__PROBLEM__.
Every line in the listing below from the one with "purple star [396,348,436,386]" through the one with "none -> turquoise car [479,602,537,679]" is to be reproduced exactly, both ends included; leave out the rest.

__SUPPLIED INFORMATION__.
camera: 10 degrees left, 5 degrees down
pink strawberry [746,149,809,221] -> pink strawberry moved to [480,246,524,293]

...

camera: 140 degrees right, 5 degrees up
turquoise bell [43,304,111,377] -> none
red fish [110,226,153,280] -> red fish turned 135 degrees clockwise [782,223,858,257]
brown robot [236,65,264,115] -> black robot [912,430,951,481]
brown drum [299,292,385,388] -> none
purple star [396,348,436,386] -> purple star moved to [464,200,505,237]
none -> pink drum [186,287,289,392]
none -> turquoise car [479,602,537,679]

__ANSWER SPACE__.
purple star [396,348,436,386] -> purple star moved to [464,200,505,237]
none -> pink drum [186,287,289,392]
none -> turquoise car [479,602,537,679]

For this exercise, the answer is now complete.